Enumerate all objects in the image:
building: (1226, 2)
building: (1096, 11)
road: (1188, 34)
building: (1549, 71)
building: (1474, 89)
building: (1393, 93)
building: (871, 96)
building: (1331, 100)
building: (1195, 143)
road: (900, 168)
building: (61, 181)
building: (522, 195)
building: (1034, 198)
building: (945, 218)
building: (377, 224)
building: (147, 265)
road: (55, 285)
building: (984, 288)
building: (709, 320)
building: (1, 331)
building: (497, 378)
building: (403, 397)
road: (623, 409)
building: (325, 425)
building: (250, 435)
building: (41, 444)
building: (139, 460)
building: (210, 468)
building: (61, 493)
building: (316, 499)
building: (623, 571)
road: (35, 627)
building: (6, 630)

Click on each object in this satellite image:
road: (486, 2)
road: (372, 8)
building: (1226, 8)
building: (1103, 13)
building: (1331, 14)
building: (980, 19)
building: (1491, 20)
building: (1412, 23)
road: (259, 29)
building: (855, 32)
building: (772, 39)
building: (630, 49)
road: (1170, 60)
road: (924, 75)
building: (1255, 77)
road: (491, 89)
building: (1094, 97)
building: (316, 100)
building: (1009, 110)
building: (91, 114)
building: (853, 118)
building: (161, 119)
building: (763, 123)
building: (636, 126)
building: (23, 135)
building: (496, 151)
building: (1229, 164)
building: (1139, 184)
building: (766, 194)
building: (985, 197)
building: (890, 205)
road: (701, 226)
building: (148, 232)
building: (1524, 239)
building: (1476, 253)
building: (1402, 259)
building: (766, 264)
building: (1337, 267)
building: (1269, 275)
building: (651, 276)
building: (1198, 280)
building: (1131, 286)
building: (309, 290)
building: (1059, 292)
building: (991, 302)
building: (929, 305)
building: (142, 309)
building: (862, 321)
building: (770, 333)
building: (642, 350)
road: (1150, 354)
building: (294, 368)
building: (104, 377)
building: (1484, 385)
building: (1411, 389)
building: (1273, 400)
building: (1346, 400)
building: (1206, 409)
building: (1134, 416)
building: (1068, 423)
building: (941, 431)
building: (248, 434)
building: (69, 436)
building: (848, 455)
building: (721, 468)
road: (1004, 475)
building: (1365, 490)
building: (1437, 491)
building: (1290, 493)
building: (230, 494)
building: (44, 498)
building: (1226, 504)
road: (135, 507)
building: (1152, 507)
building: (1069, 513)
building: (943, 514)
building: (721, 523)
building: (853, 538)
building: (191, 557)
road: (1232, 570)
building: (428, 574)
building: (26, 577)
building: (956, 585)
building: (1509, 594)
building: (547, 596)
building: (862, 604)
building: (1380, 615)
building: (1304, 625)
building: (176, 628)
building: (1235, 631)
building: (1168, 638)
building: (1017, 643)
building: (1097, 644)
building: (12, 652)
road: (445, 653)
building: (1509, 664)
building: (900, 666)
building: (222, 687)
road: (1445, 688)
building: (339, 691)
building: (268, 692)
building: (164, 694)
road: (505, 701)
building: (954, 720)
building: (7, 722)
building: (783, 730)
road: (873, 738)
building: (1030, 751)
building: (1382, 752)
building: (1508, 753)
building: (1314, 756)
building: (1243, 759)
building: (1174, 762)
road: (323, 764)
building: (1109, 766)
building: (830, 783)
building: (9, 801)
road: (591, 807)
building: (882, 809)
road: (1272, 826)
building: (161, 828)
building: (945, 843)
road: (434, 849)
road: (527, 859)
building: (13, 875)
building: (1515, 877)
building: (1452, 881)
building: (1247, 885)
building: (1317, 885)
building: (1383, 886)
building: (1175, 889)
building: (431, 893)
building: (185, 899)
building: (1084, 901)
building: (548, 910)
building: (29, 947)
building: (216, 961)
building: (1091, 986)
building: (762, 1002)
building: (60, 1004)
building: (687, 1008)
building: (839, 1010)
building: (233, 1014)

HOW TO COMPLETE THIS TASK
Check each line of the listing for the word "image". Report how many lines have it, and nothing more.

YOUR SOLUTION
2